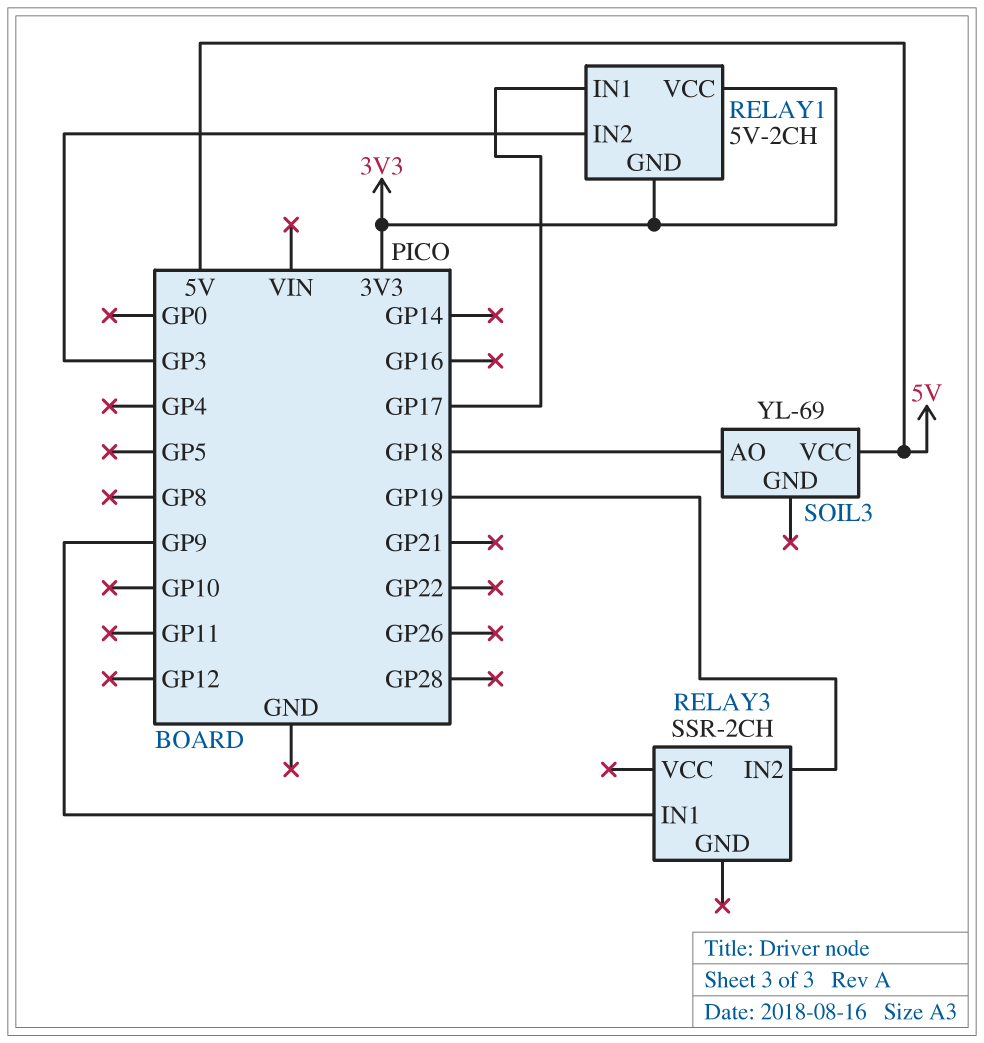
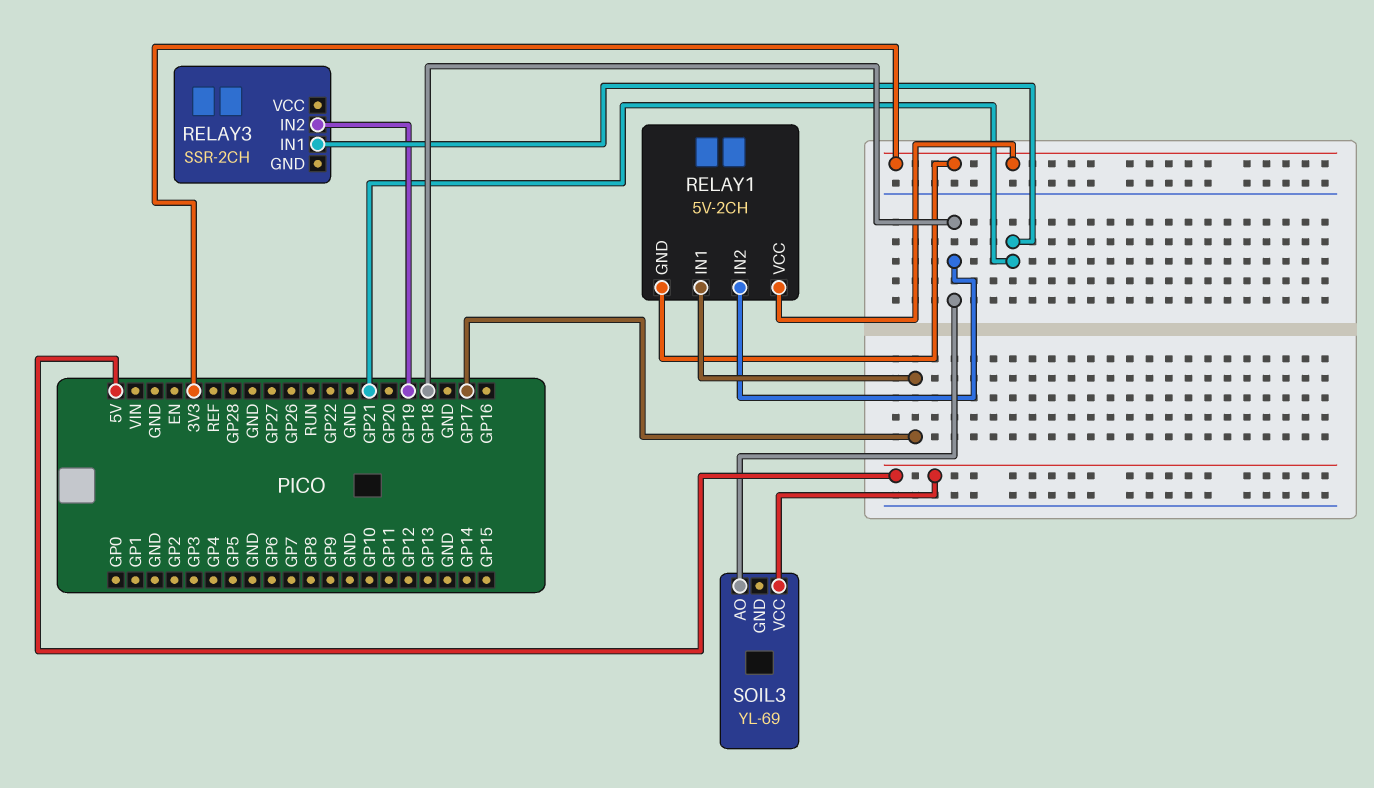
RELAY1 pin IN2: GP3 -> GP18
RELAY3 pin IN1: GP9 -> GP21

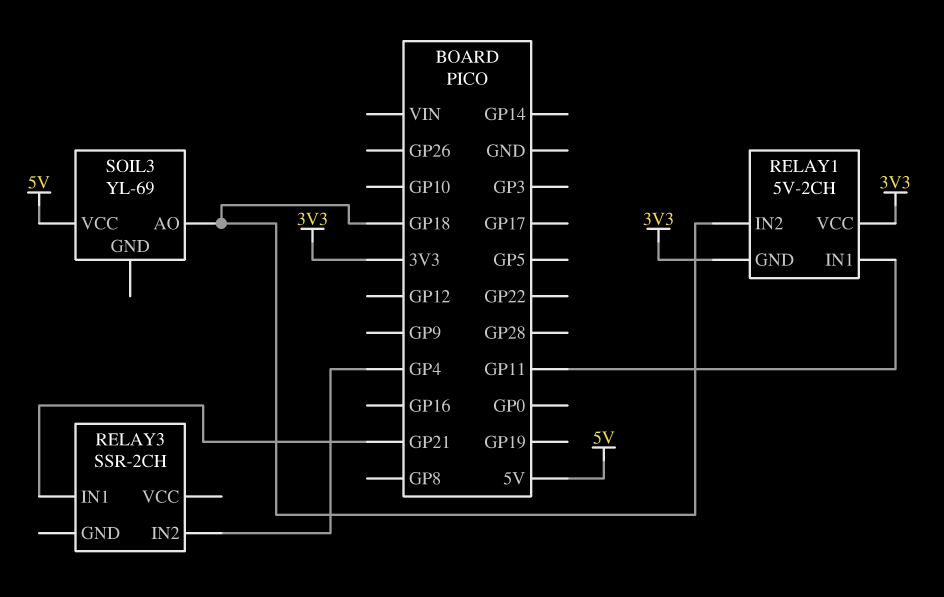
RELAY1 pin IN1: GP17 -> GP11
RELAY3 pin IN2: GP19 -> GP4

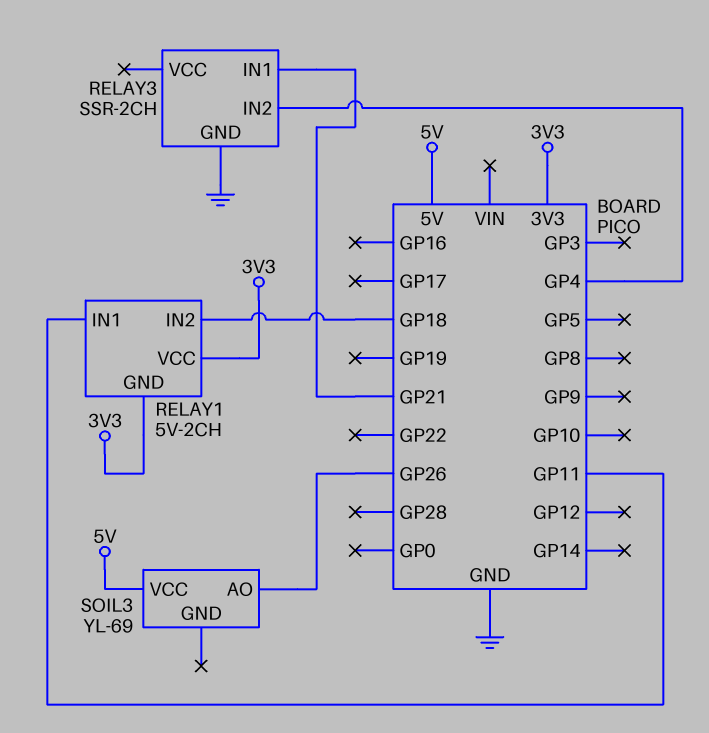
RELAY3 pin GND: none -> GND
SOIL3 pin AO: GP18 -> GP26

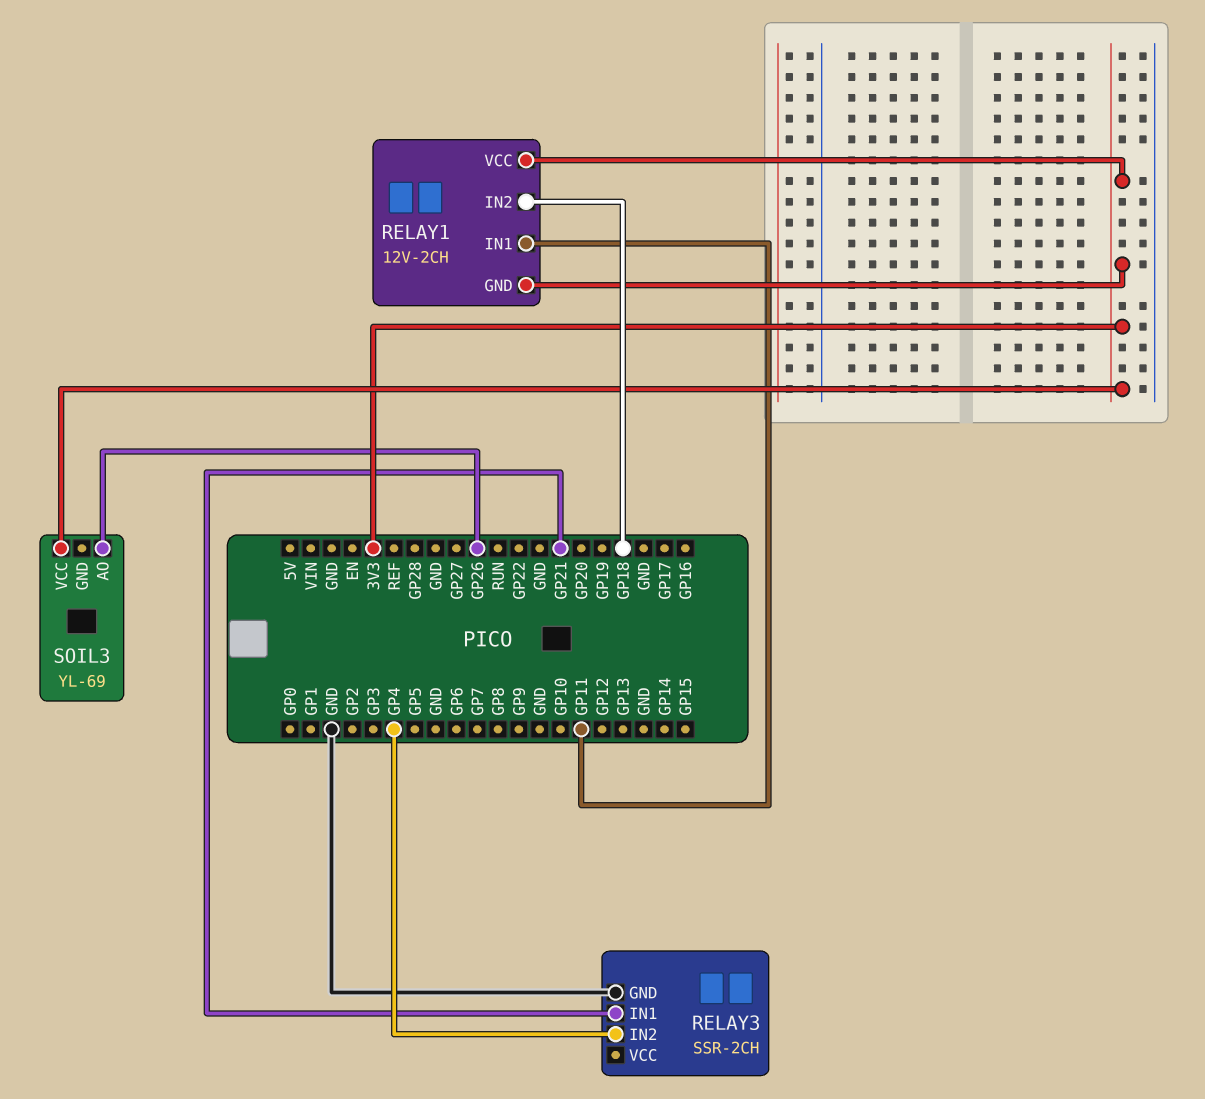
RELAY1: 5V-2CH -> 12V-2CH
SOIL3 pin VCC: 5V -> 3V3

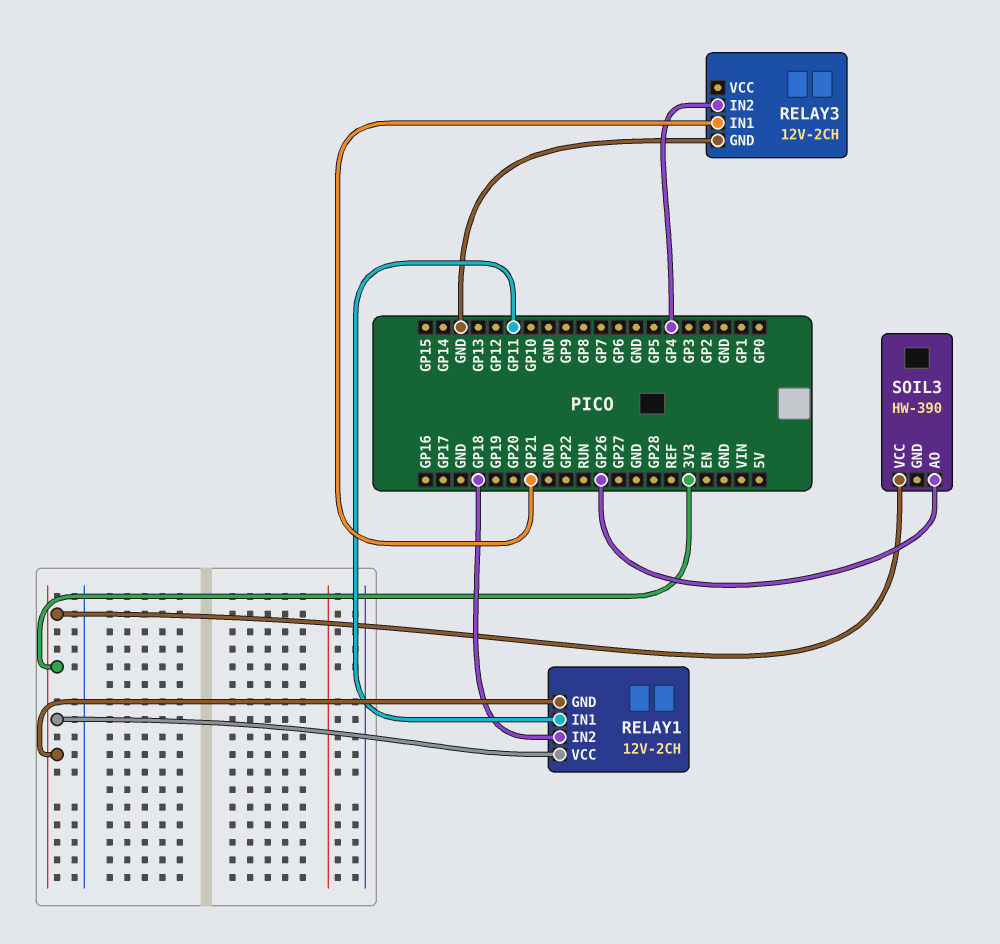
RELAY3: SSR-2CH -> 12V-2CH
SOIL3: YL-69 -> HW-390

• ABOUT THIS TASK:
In repeating the entries, exclude the pictures and alter nothing else.

• EXERCISE ANSWER:
RELAY1 pin IN2: GP3 -> GP18
RELAY3 pin IN1: GP9 -> GP21

RELAY1 pin IN1: GP17 -> GP11
RELAY3 pin IN2: GP19 -> GP4

RELAY3 pin GND: none -> GND
SOIL3 pin AO: GP18 -> GP26

RELAY1: 5V-2CH -> 12V-2CH
SOIL3 pin VCC: 5V -> 3V3

RELAY3: SSR-2CH -> 12V-2CH
SOIL3: YL-69 -> HW-390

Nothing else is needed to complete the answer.